(Collection entries)
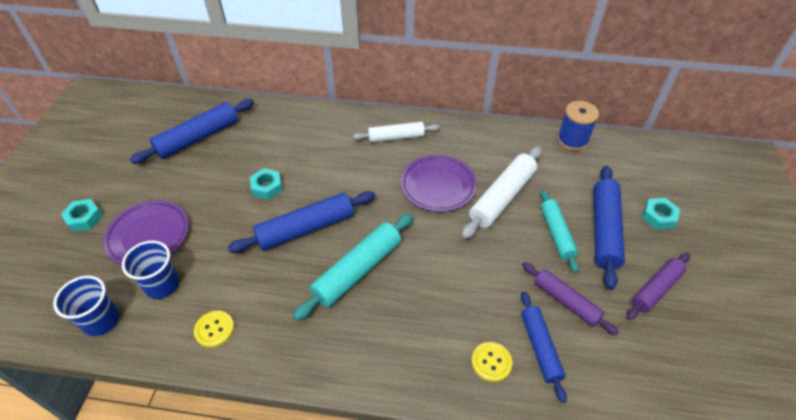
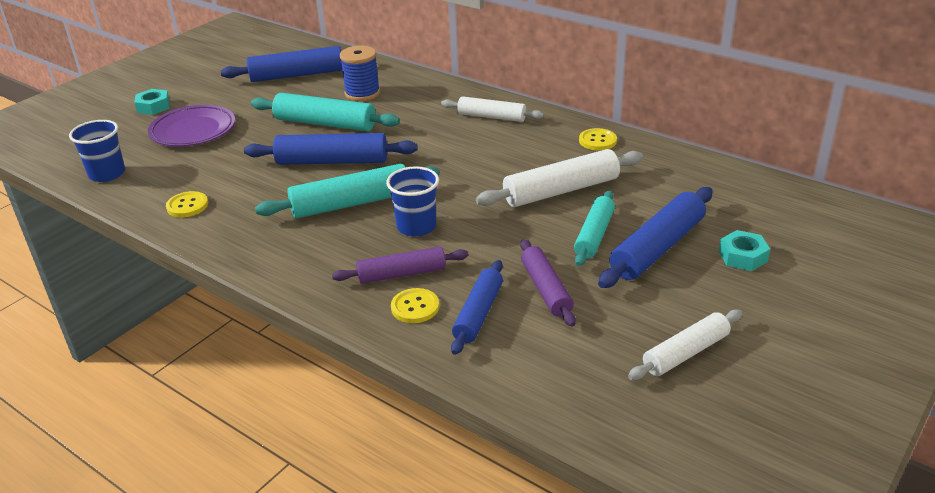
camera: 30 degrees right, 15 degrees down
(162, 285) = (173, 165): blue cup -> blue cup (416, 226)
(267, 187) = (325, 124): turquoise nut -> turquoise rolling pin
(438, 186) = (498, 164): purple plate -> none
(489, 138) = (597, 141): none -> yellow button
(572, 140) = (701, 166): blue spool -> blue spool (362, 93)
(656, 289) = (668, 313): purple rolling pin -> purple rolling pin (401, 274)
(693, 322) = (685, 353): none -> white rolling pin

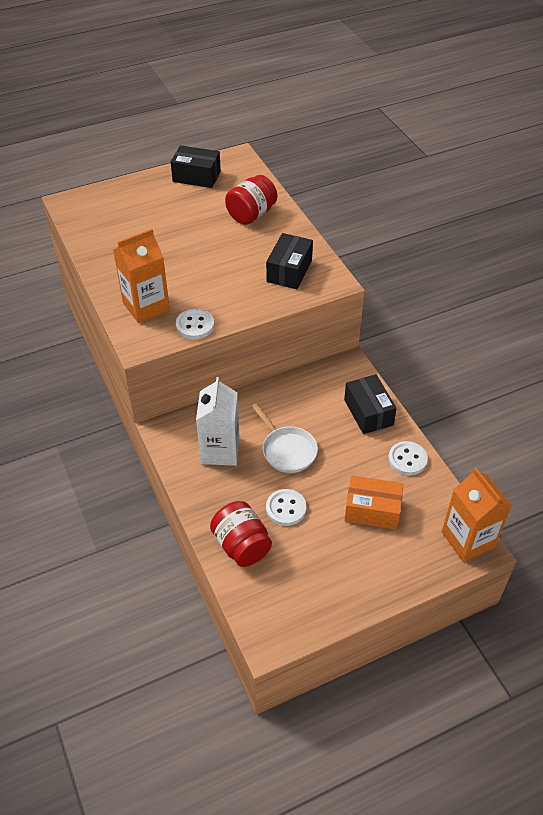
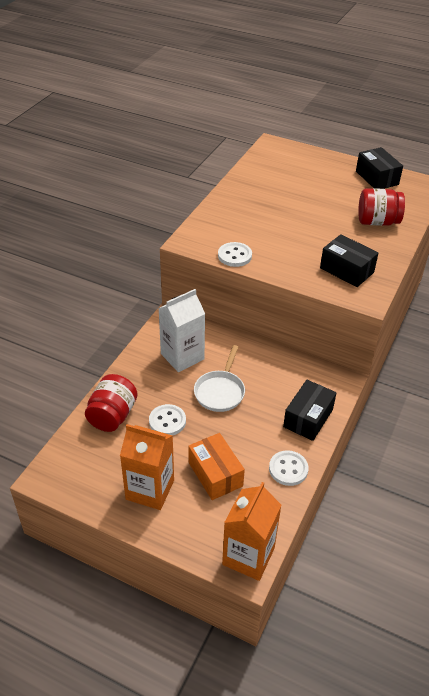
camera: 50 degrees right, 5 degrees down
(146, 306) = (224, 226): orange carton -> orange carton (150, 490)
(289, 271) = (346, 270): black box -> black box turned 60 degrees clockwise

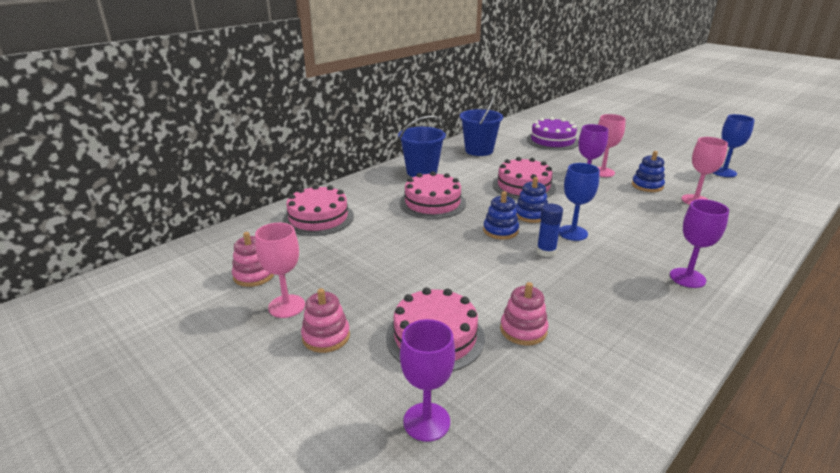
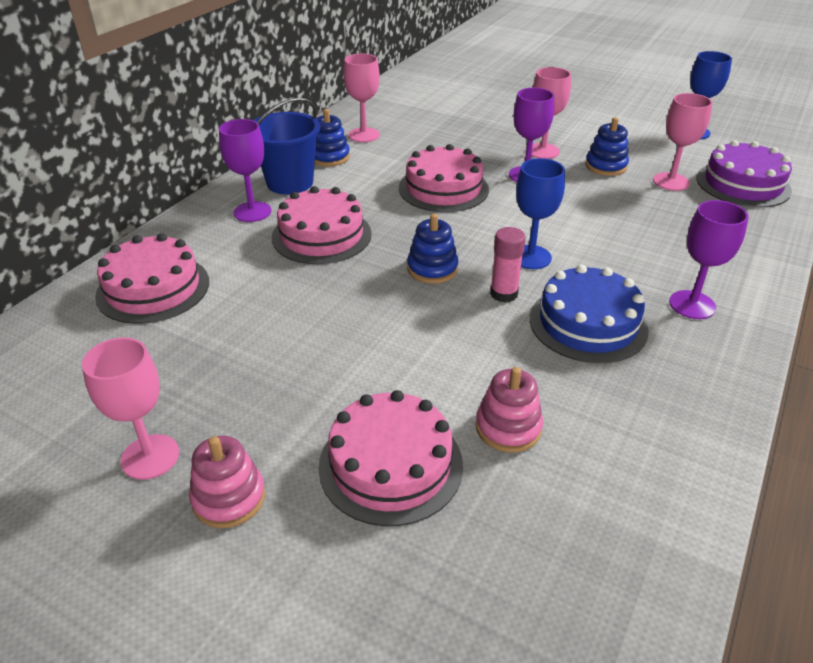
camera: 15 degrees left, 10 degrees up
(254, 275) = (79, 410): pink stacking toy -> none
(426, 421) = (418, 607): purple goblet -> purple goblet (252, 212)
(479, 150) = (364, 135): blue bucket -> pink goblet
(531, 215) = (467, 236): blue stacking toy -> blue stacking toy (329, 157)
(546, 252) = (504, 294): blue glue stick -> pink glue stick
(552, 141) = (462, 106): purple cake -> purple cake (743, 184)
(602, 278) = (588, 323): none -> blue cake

■ Aim of the exercise ■
Reproduce exactly and only the lines from the "(438, 186) = (498, 164): purple plate -> none" line to the last line of the records above. Do not carry over any pictures.

■ Completed task ■
(438, 186) = (498, 164): purple plate -> none
(489, 138) = (597, 141): none -> yellow button
(572, 140) = (701, 166): blue spool -> blue spool (362, 93)
(656, 289) = (668, 313): purple rolling pin -> purple rolling pin (401, 274)
(693, 322) = (685, 353): none -> white rolling pin

camera: 50 degrees right, 5 degrees down
(146, 306) = (224, 226): orange carton -> orange carton (150, 490)
(289, 271) = (346, 270): black box -> black box turned 60 degrees clockwise

camera: 15 degrees left, 10 degrees up
(254, 275) = (79, 410): pink stacking toy -> none
(426, 421) = (418, 607): purple goblet -> purple goblet (252, 212)
(479, 150) = (364, 135): blue bucket -> pink goblet
(531, 215) = (467, 236): blue stacking toy -> blue stacking toy (329, 157)
(546, 252) = (504, 294): blue glue stick -> pink glue stick
(552, 141) = (462, 106): purple cake -> purple cake (743, 184)
(602, 278) = (588, 323): none -> blue cake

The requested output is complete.